Each record must come back unchanged in your answer, stripped of its images.

* _Record extracts_:
· · ·

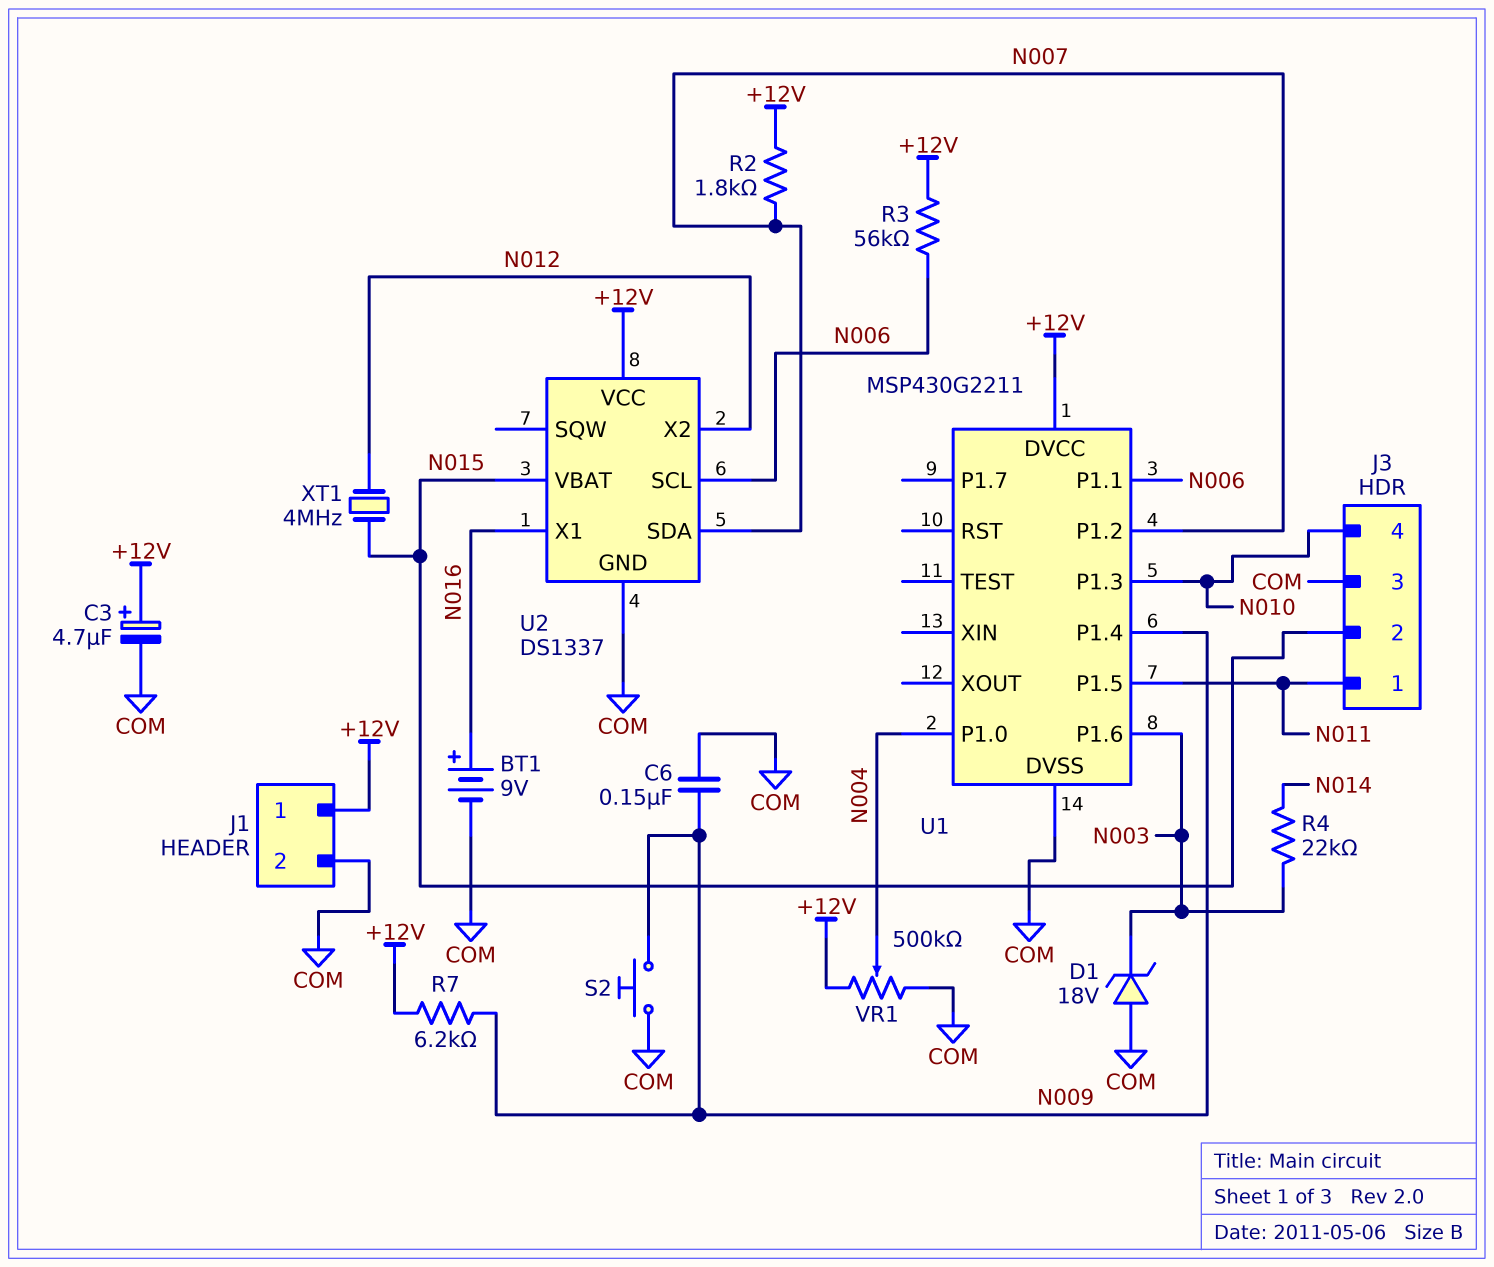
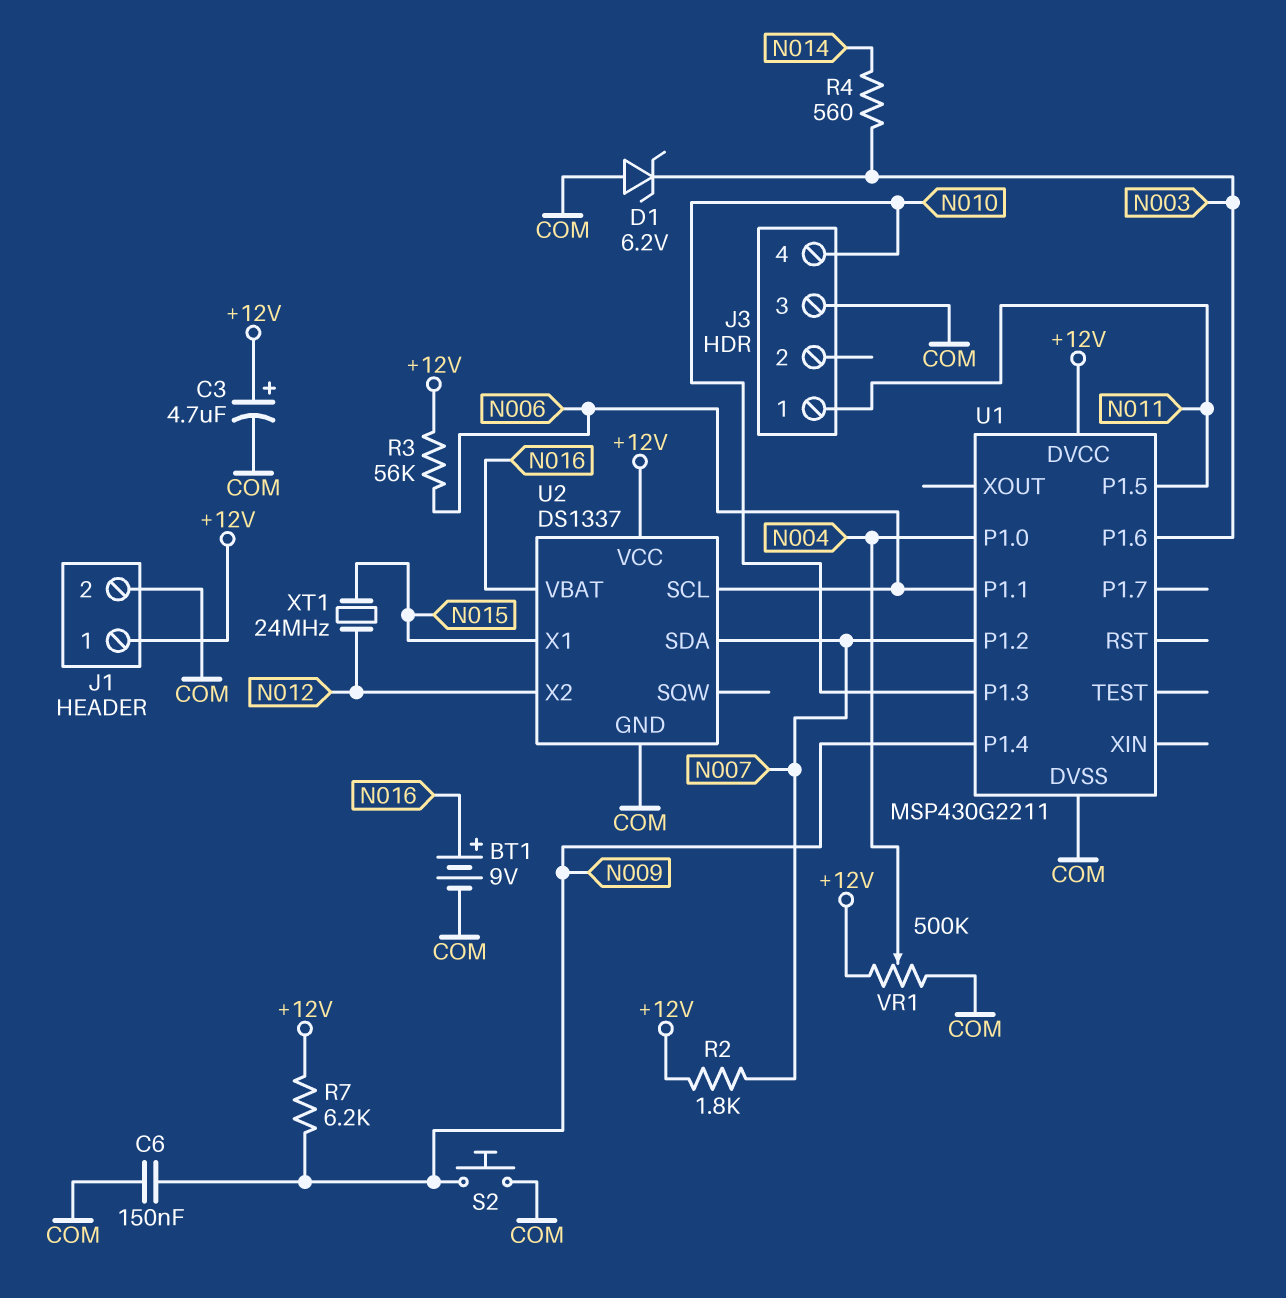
D1: zener 18V (A COM, K N003) -> zener 6.2V (A COM, K N003)
J3 pin 2: N015 -> none
R4: 22k (N003, N014) -> 560 (N003, N014)
U2 pin VBAT: N015 -> N016
U2 pin X1: N016 -> N015
XT1: 4MHz (N012, N015) -> 24MHz (N012, N015)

· · ·

* _Task answer_:
D1: zener 18V (A COM, K N003) -> zener 6.2V (A COM, K N003)
J3 pin 2: N015 -> none
R4: 22k (N003, N014) -> 560 (N003, N014)
U2 pin VBAT: N015 -> N016
U2 pin X1: N016 -> N015
XT1: 4MHz (N012, N015) -> 24MHz (N012, N015)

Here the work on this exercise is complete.